## INSTRUCTION
How many lines in the records below contain the string "appoggiatura", with case counting? Give only the number.

☆ ☆ ☆

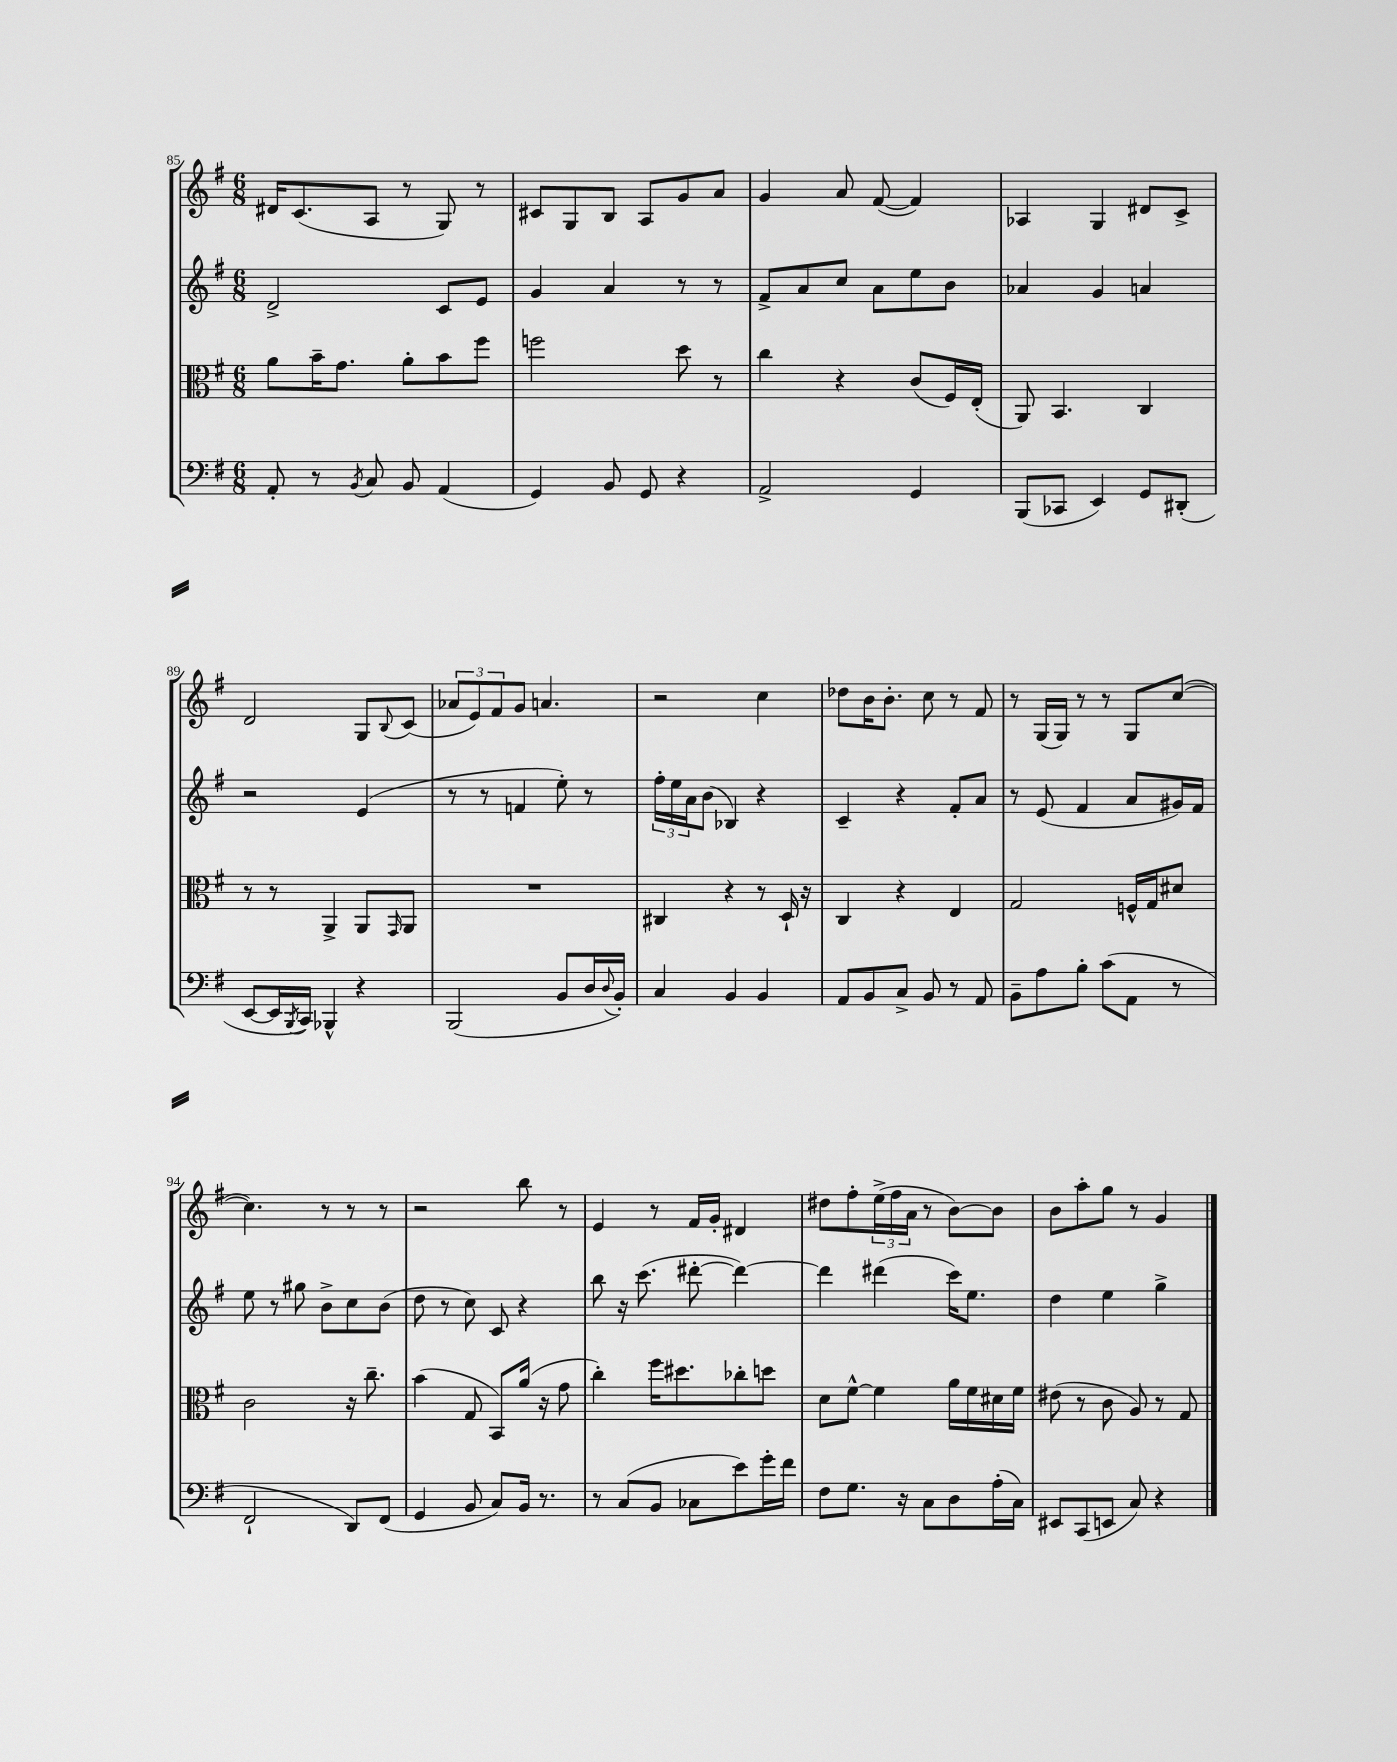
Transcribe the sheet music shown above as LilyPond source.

<<
\new StaffGroup <<
\new Staff = "s0" {
    \clef treble \key g \major \numericTimeSignature \time 6/8
    dis'16 c'8.( a8 r8 g8) r8 |
    cis'8 g8 b8 a8 g'8 a'8 |
    g'4 a'8 fis'8~( fis'4) |
    aes4 g4 dis'8 c'8-> |
    d'2 g8 \appoggiatura { b8 } c'8( |
    \tuplet 3/2 { aes'8 e'8) fis'8 } g'8 a'4. |
    r2 c''4 |
    des''8 b'16 b'8.-. c''8 r8 fis'8 |
    r8 g16( g16) r8 r8 g8 c''8~( |
    c''4.) r8 r8 r8 |
    r2 b''8 r8 |
    e'4 r8 fis'16 g'16-. dis'4 |
    dis''8 fis''8-. \tuplet 3/2 { e''16->( fis''16 a'16 } r8 b'8~) b'8 |
    b'8 a''8-. g''8 r8 g'4 \bar "|." |
}
\new Staff = "s1" {
    \clef treble \key g \major \numericTimeSignature \time 6/8
    d'2-> c'8 e'8 |
    g'4 a'4 r8 r8 |
    fis'8-> a'8 c''8 a'8 e''8 b'8 |
    aes'4 g'4 a'4 |
    r2 e'4( |
    r8 r8 f'4 e''8-.) r8 |
    \tuplet 3/2 { fis''16-. e''16 a'16 } b'8( bes4) r4 |
    c'4-- r4 fis'8-. a'8 |
    r8 e'8( fis'4 a'8 gis'16) fis'16 |
    e''8 r8 gis''8 b'8-> c''8 b'8( |
    d''8 r8 c''8) c'8 r4 |
    b''8 r16 c'''8.( dis'''8~-. dis'''4~) |
    dis'''4 dis'''4( c'''16) e''8. |
    d''4 e''4 g''4-> \bar "|." |
}
\new Staff = "s2" {
    \clef alto \key g \major \numericTimeSignature \time 6/8
    a'8 b'16-- g'8. a'8-. b'8 fis''8 |
    f''2 d''8 r8 |
    c''4 r4 c'8( fis16) e16-.( |
    a,8) b,4. c4 |
    r8 r8 a,4-> a,8 \grace { g,16 } a,8 |
    R2. |
    cis4 r4 r8 d16-! r16 |
    c4 r4 e4 |
    g2 f16-^ g16 dis'8 |
    c'2 r16 c''8.-- |
    b'4( g8 b,8) a'16( r16 g'8 |
    c''4-.) fis''16 dis''8. ces''8-. d''8 |
    d'8 fis'8~-^ fis'4 a'16 fis'16 dis'16 fis'16 |
    eis'8( r8 c'8 a8) r8 g8 \bar "|." |
}
\new Staff = "s3" {
    \clef bass \key g \major \numericTimeSignature \time 6/8
    a,8-. r8 \acciaccatura { b,8 } c8 b,8 a,4( |
    g,4) b,8 g,8 r4 |
    a,2-> g,4 |
    b,,8( ces,8 e,4) g,8 dis,8-.( |
    e,8~ e,16 \acciaccatura { b,,8 } c,16) bes,,4-^ r4 |
    b,,2( b,8 d16 \appoggiatura { d8 } b,16-.) |
    c4 b,4 b,4 |
    a,8 b,8 c8-> b,8 r8 a,8 |
    b,8-- a8 b8-. c'8( a,8 r8 |
    fis,2-! d,8) fis,8( |
    g,4 b,8 c8) b,16 r8. |
    r8 c8( b,8 ces8 e'8) g'16-. fis'16 |
    fis8 g8. r16 c8 d8 a16-.( c16) |
    eis,8 c,8( e,8 c8) r4 \bar "|." |
}
>>
>>
\layout { \context { \Score currentBarNumber = #85 } }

☆ ☆ ☆

## EXERCISE RESULT
2